Extracted data entries
[Start of section]

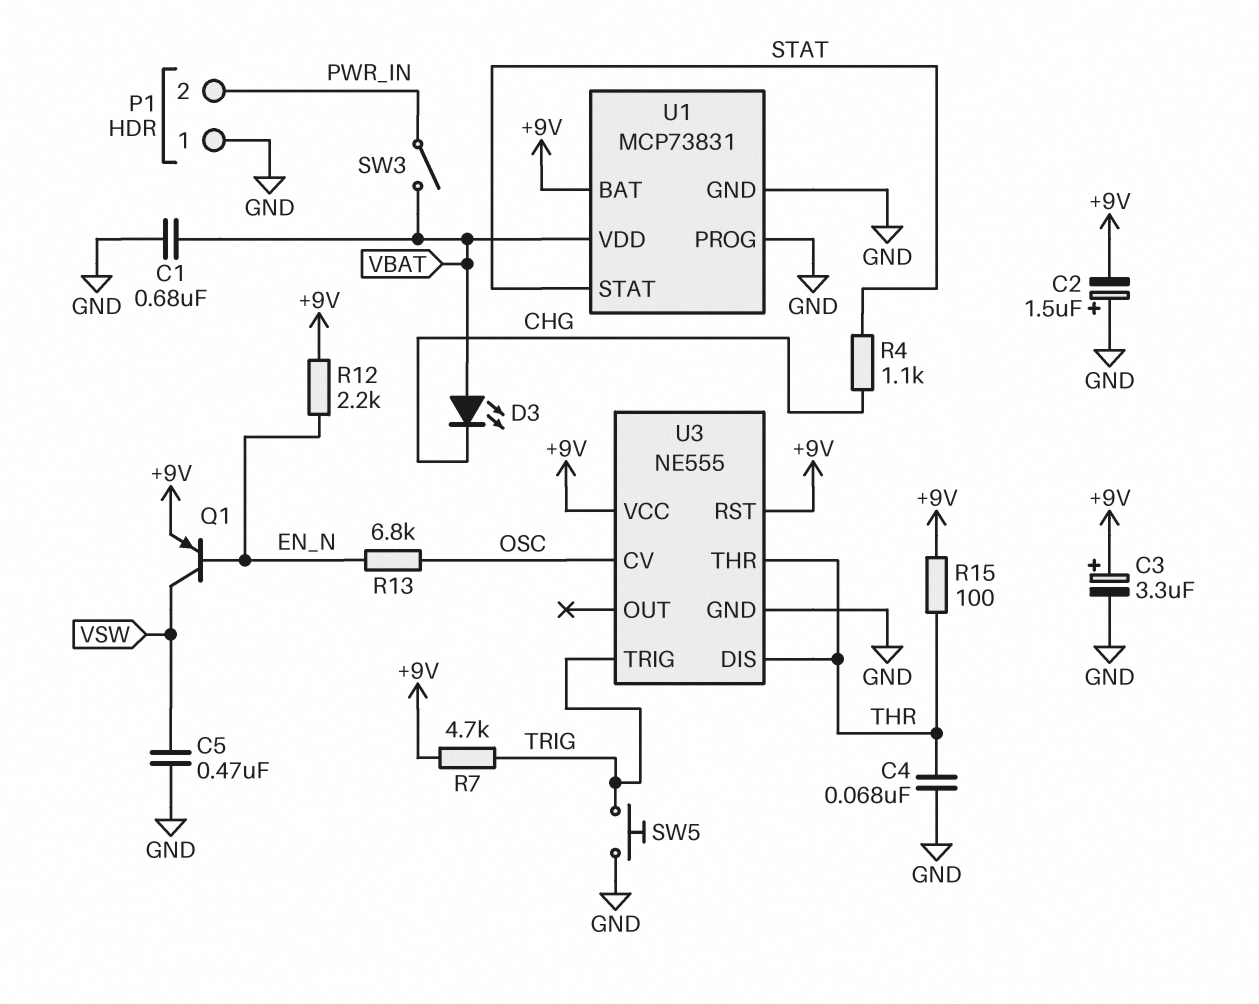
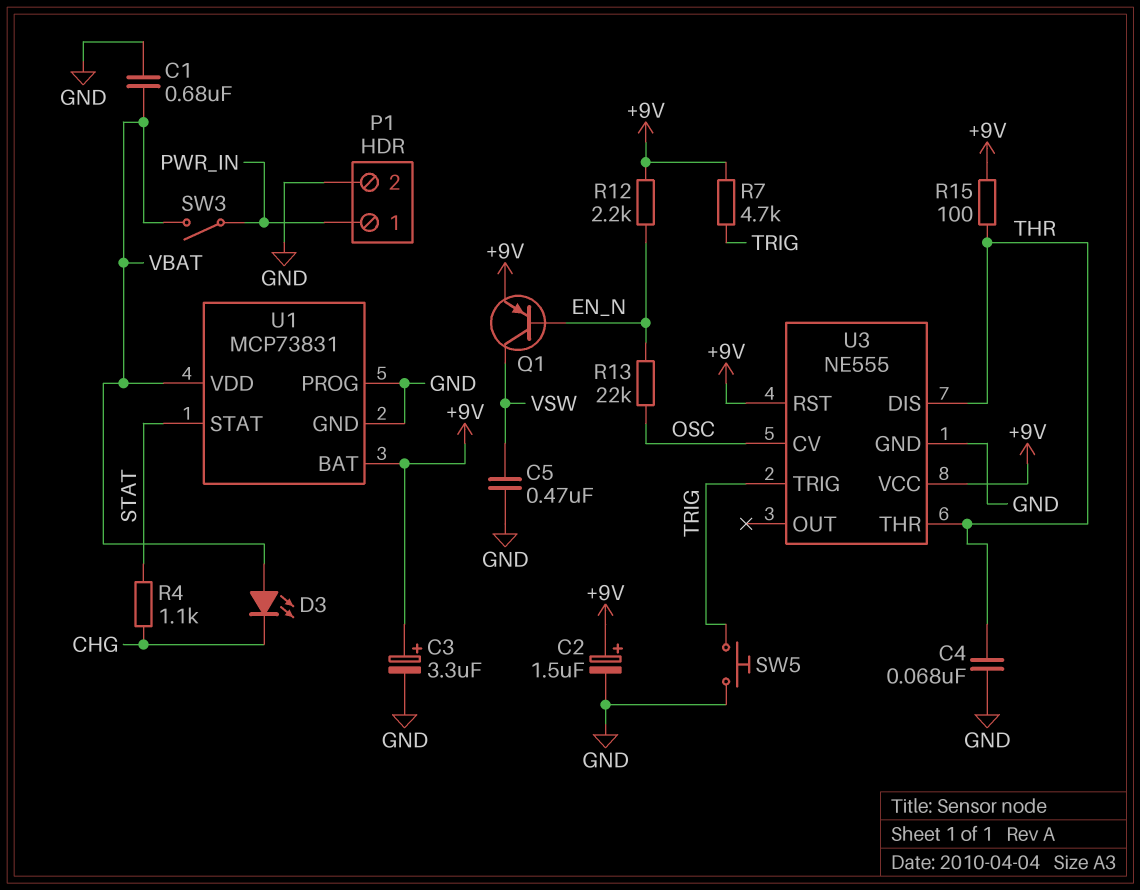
C2: 1.5uF (plus GND, minus +9V) -> 1.5uF (plus +9V, minus GND)
P1 pin 1: GND -> PWR_IN
P1 pin 2: PWR_IN -> GND
R13: 6.8k (EN_N, OSC) -> 22k (EN_N, OSC)

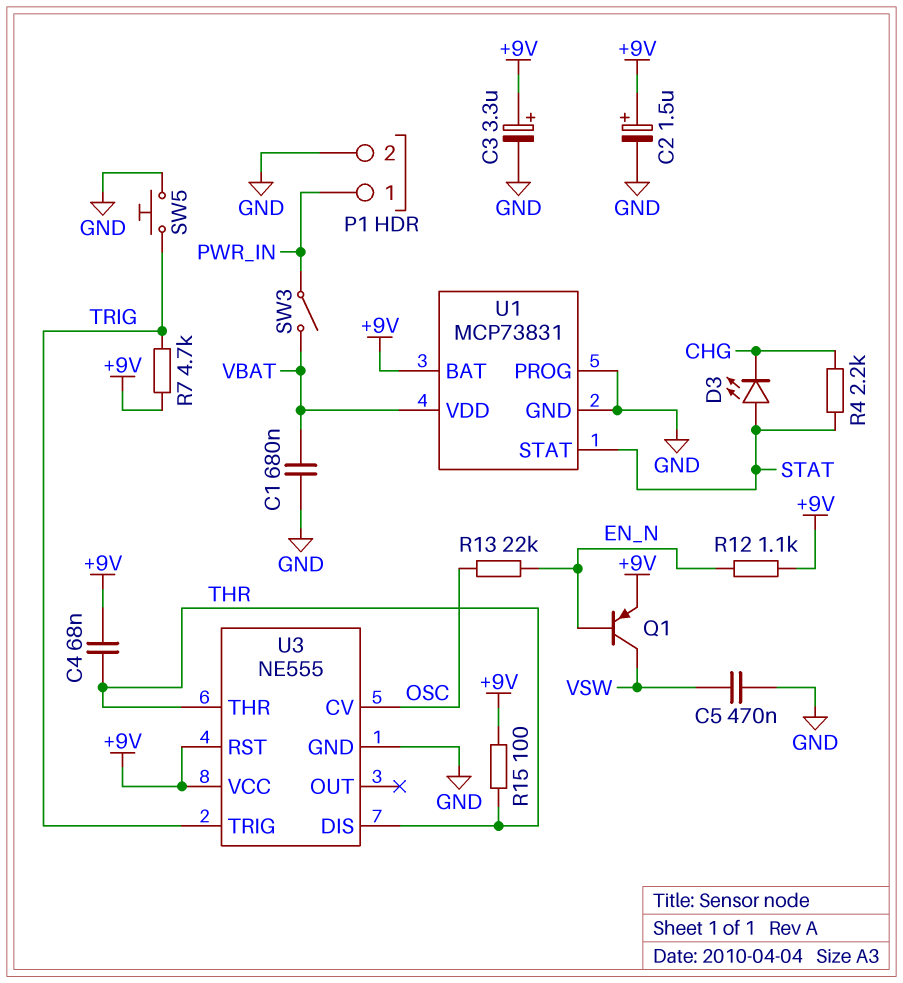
C4: 68nF (GND, THR) -> 68nF (+9V, THR)
D3: LED (A VBAT, K CHG) -> LED (A STAT, K CHG)
R4: 1.1k (CHG, STAT) -> 2.2k (CHG, STAT)
R12: 2.2k (+9V, EN_N) -> 1.1k (+9V, EN_N)

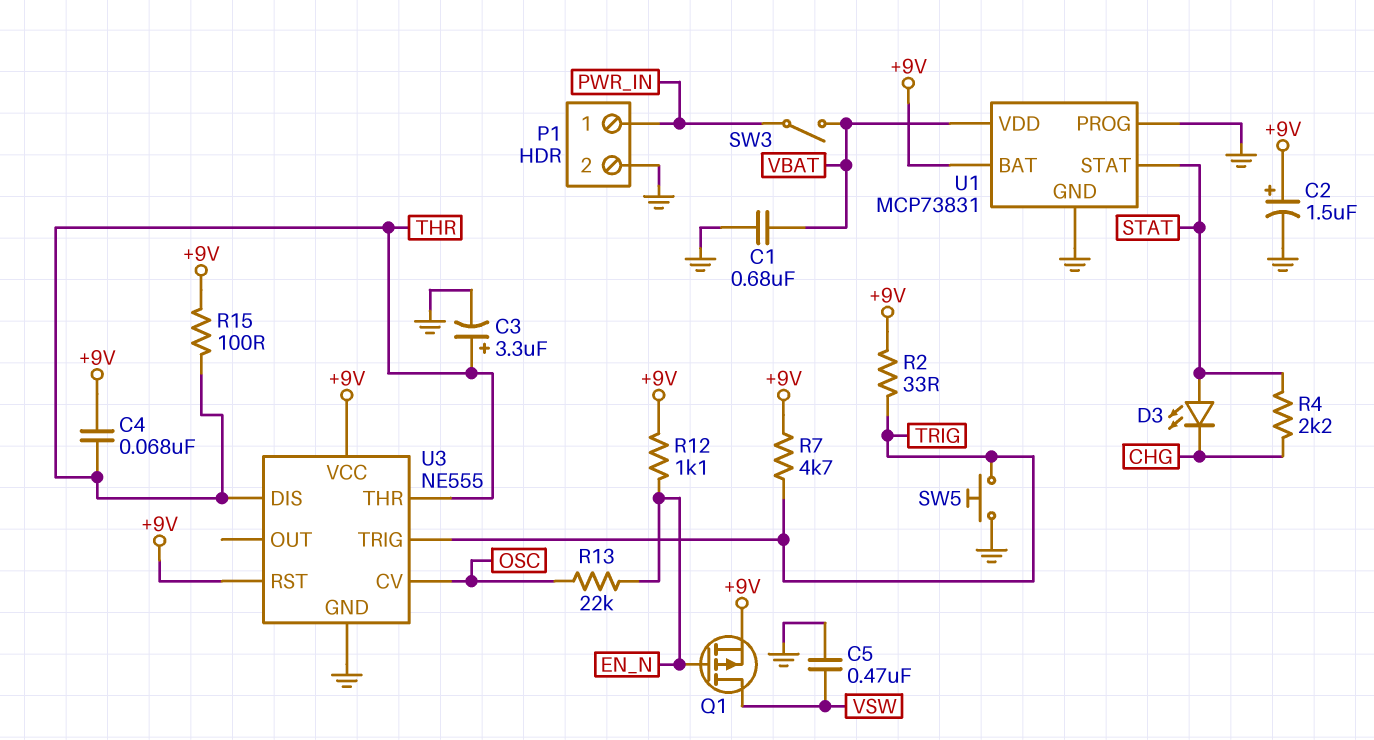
C3: 3.3uF (plus +9V, minus GND) -> 3.3uF (plus THR, minus GND)
Q1: PNP (B EN_N, C VSW, E +9V) -> PMOS (G EN_N, D VSW, S +9V)
R2: none -> 33 (+9V, TRIG)

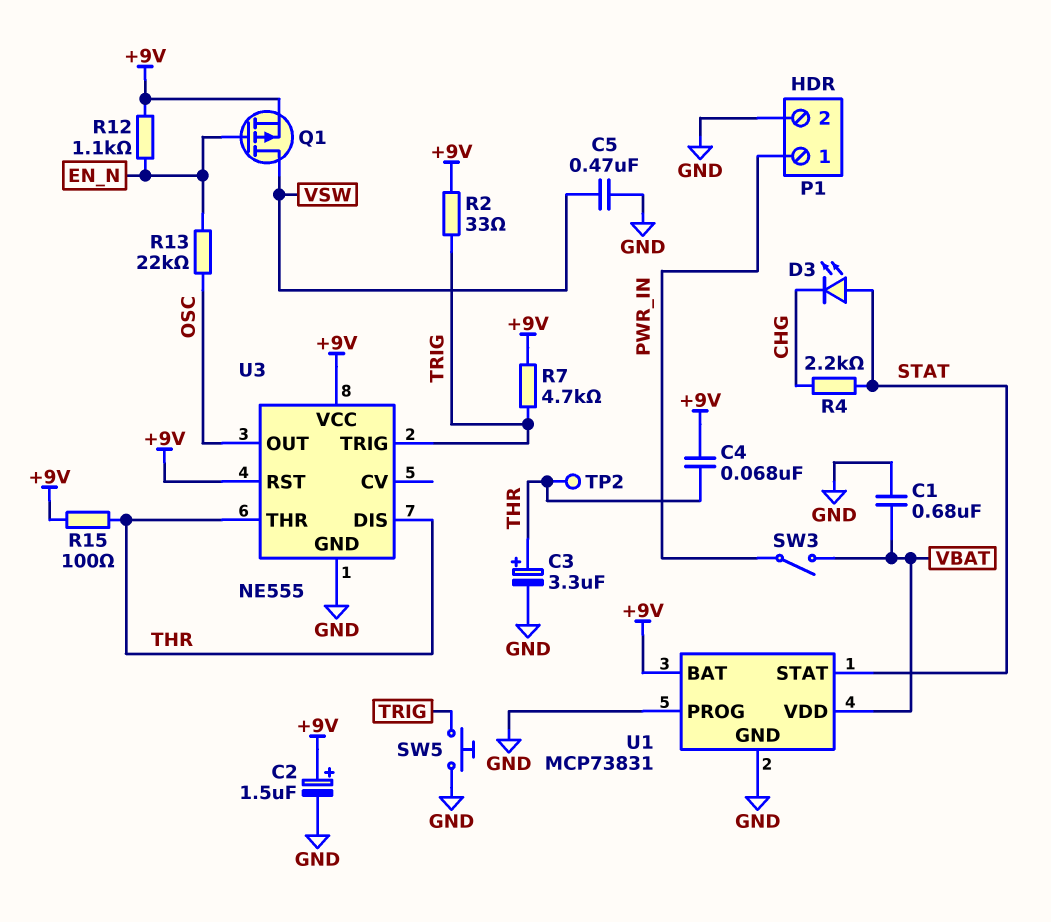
TP2: none -> test point (THR)
U3 pin CV: OSC -> none
U3 pin OUT: none -> OSC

[End of section]

▸ Assignment
Over all the entries, say how many lines hold the string "minus". The reply is the number alone.

▸ Solution
2